* [WORK TASK] Within the listing below, please copy exactly the lines between the line holding "white brick D3" and the line holding "cyan brick F7", inclusive.

[INPUT DATA]

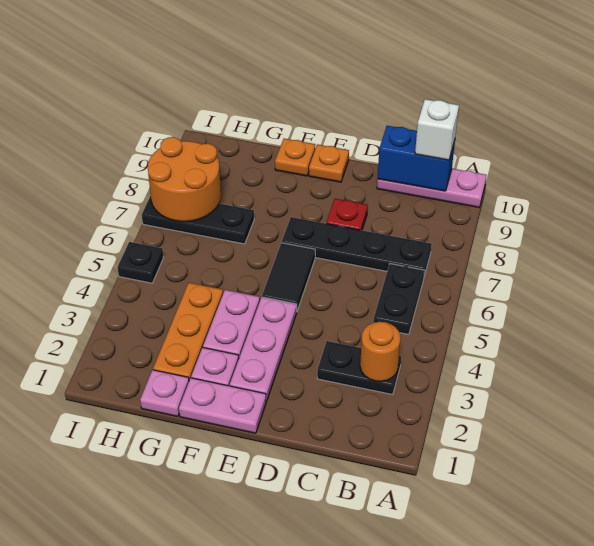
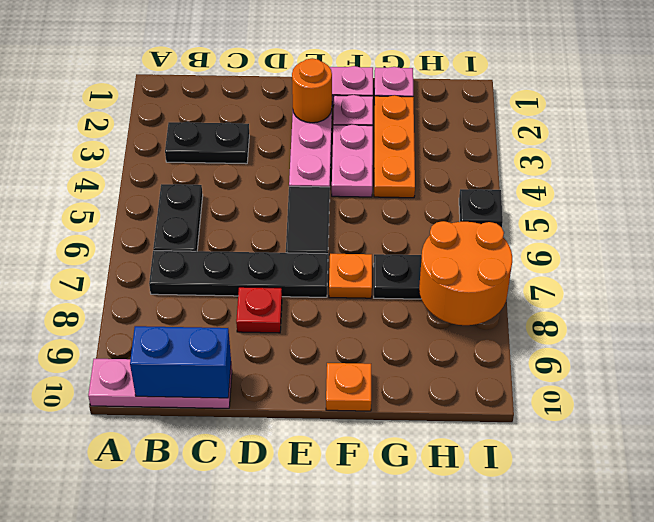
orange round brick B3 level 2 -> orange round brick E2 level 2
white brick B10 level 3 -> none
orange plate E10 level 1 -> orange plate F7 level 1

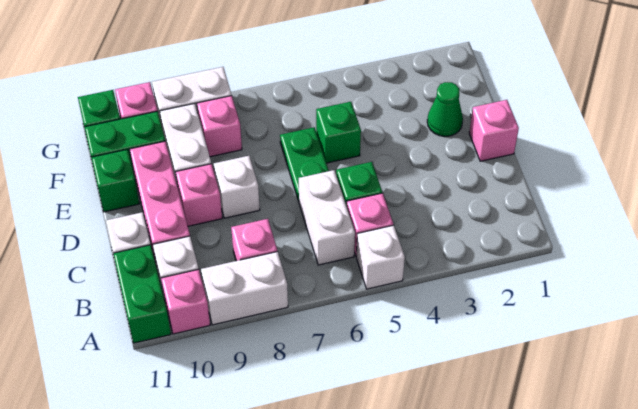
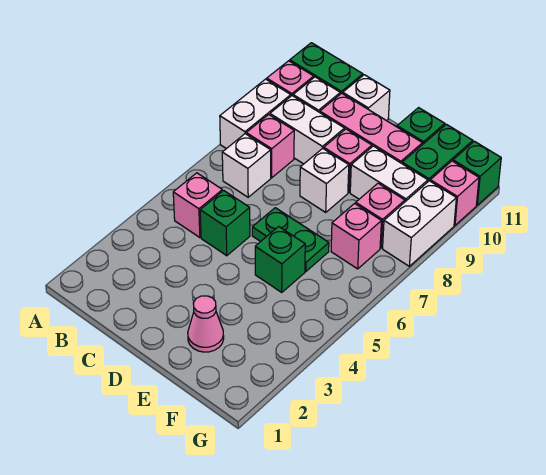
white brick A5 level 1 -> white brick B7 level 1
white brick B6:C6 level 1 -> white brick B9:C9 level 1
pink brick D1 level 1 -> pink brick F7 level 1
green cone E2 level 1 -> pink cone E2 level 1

[/INPUT DATA]
[INPUT DATA]

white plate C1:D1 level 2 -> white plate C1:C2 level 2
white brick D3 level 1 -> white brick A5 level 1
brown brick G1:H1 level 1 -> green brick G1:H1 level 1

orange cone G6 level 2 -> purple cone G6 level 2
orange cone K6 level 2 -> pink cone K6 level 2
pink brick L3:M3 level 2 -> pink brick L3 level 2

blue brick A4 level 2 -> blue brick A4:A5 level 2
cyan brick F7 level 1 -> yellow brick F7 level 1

[/INPUT DATA]

* [OUTPUT FOR THIS EXERCISE]
white brick D3 level 1 -> white brick A5 level 1
brown brick G1:H1 level 1 -> green brick G1:H1 level 1

orange cone G6 level 2 -> purple cone G6 level 2
orange cone K6 level 2 -> pink cone K6 level 2
pink brick L3:M3 level 2 -> pink brick L3 level 2

blue brick A4 level 2 -> blue brick A4:A5 level 2
cyan brick F7 level 1 -> yellow brick F7 level 1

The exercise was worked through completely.